[EXERCISE INSTRUCTIONS] Begin with the line holding "R18: 3.3k (+9V, CH) -> 3.3k (CH, GND)", then print every line after it through the end of the data, exactly and with nothing added.

[ENTRIES SHOWN]
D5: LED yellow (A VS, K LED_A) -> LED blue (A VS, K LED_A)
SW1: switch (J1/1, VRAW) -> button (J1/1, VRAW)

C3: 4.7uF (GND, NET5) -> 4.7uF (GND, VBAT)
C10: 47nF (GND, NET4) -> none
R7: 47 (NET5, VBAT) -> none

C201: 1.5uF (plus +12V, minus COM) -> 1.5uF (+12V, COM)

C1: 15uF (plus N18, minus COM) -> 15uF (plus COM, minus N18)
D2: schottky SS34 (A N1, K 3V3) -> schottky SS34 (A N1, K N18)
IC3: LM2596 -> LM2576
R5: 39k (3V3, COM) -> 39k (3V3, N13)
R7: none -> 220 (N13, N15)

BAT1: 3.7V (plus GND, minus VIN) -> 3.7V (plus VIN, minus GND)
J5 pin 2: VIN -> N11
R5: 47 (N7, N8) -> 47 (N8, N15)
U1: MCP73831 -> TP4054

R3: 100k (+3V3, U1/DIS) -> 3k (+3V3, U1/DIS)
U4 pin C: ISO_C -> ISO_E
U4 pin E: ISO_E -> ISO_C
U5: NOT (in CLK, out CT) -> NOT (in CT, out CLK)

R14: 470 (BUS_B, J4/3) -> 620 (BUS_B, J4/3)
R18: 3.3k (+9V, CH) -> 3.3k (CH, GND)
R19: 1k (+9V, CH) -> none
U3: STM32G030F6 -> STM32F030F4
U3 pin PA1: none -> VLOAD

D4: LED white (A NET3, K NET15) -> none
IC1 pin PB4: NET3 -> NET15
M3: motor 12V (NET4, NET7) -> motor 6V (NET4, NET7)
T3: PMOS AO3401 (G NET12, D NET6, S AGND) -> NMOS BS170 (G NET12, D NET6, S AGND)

[SOLUTION TO THIS PROBLEM]
R18: 3.3k (+9V, CH) -> 3.3k (CH, GND)
R19: 1k (+9V, CH) -> none
U3: STM32G030F6 -> STM32F030F4
U3 pin PA1: none -> VLOAD

D4: LED white (A NET3, K NET15) -> none
IC1 pin PB4: NET3 -> NET15
M3: motor 12V (NET4, NET7) -> motor 6V (NET4, NET7)
T3: PMOS AO3401 (G NET12, D NET6, S AGND) -> NMOS BS170 (G NET12, D NET6, S AGND)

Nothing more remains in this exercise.